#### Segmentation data
============

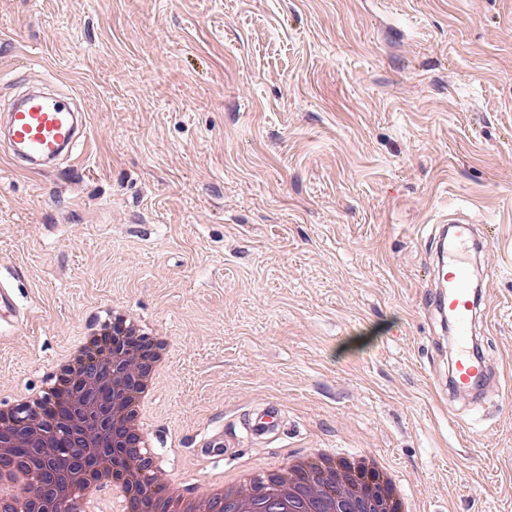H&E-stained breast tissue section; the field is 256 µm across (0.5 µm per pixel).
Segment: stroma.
Segmentation results:
<instances>
[{"label": "stroma", "instance_id": "obj_1", "mask_svg": "<svg viewBox=\"0 0 512 512\" xmlns=\"http://www.w3.org/2000/svg\"><path fill=\"white\" fill-rule=\"evenodd\" d=\"M0 109L74 92L83 161L0 165V393L38 387L98 307L170 340L149 444L168 478L311 448L388 458L418 512H512V0H0ZM480 266L501 388L438 394L421 311L450 211ZM280 405L258 438L249 411ZM216 430L228 445L206 456ZM5 318H10L14 326L19 328L25 326L27 319L23 313L17 310V302L12 288L6 287L3 283L0 285V320L5 322Z\"/></svg>", "mask_w": 512, "mask_h": 512}]
</instances>
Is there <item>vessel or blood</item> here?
<instances>
[{"label":"vessel or blood","instance_id":"vessel-or-blood-1","mask_svg":"<svg viewBox=\"0 0 512 512\" xmlns=\"http://www.w3.org/2000/svg\"><path fill=\"white\" fill-rule=\"evenodd\" d=\"M0 136L7 138L13 166L29 173H41L57 158L88 140L85 113L75 111L70 97L31 91L19 99L0 120ZM483 237L472 220L460 217L452 221L451 238L441 241L438 259L431 275L438 283L428 295L425 314H439L449 320L454 336L452 382L456 390L466 391L475 382L484 381L489 367L475 356V332L478 318L476 292L470 271ZM11 320L15 327L27 319L17 309L13 289L0 285V320ZM251 433L278 429L281 411L268 406L249 413Z\"/></svg>","mask_w":512,"mask_h":512}]
</instances>
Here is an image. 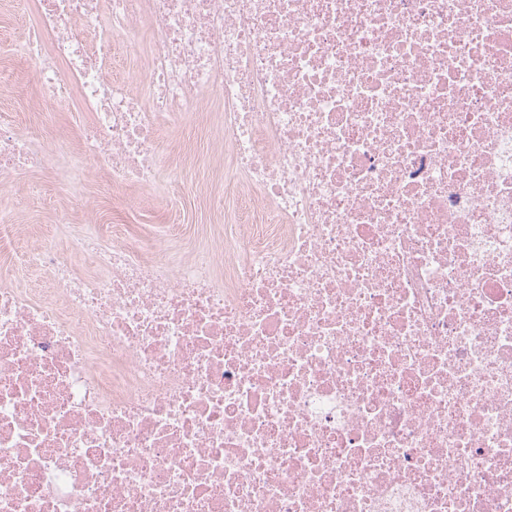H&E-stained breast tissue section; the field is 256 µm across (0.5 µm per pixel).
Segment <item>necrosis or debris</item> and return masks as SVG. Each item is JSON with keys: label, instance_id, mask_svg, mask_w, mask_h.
<instances>
[{"label": "necrosis or debris", "instance_id": "4bbe7bcc", "mask_svg": "<svg viewBox=\"0 0 512 512\" xmlns=\"http://www.w3.org/2000/svg\"><path fill=\"white\" fill-rule=\"evenodd\" d=\"M36 7L84 157L157 185L216 89L241 194L223 260L117 224L0 275V512H512V0ZM54 165L0 124L1 180ZM141 30V49L137 47L128 48L119 39L115 38V52L112 59V67L108 71L107 77L125 78L130 80V86L135 92H141L148 79V60H149V30L147 22L142 19L138 22Z\"/></svg>", "mask_w": 512, "mask_h": 512}]
</instances>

============

#### YOUR OBJECTIVE
Write out only the final block of lines, starting at the line with "Segment <item>necrosis or" and running to the end of the material.

#### OUTPUT FOR THIS EXERCISE
Segment <item>necrosis or debris</item> and return masks as SVG. Each item is JSON with keys: label, instance_id, mask_svg, mask_w, mask_h.
<instances>
[{"label": "necrosis or debris", "instance_id": "4bbe7bcc", "mask_svg": "<svg viewBox=\"0 0 512 512\" xmlns=\"http://www.w3.org/2000/svg\"><path fill=\"white\" fill-rule=\"evenodd\" d=\"M36 7L84 157L157 185L216 89L241 194L223 260L117 224L0 275V512H512V0ZM54 165L0 124L1 180ZM141 30V49L137 47L128 48L119 39L115 38V52L112 59V67L108 71L107 77L125 78L130 80V86L135 92H141L148 79V60H149V30L147 22L142 19L138 22Z\"/></svg>", "mask_w": 512, "mask_h": 512}]
</instances>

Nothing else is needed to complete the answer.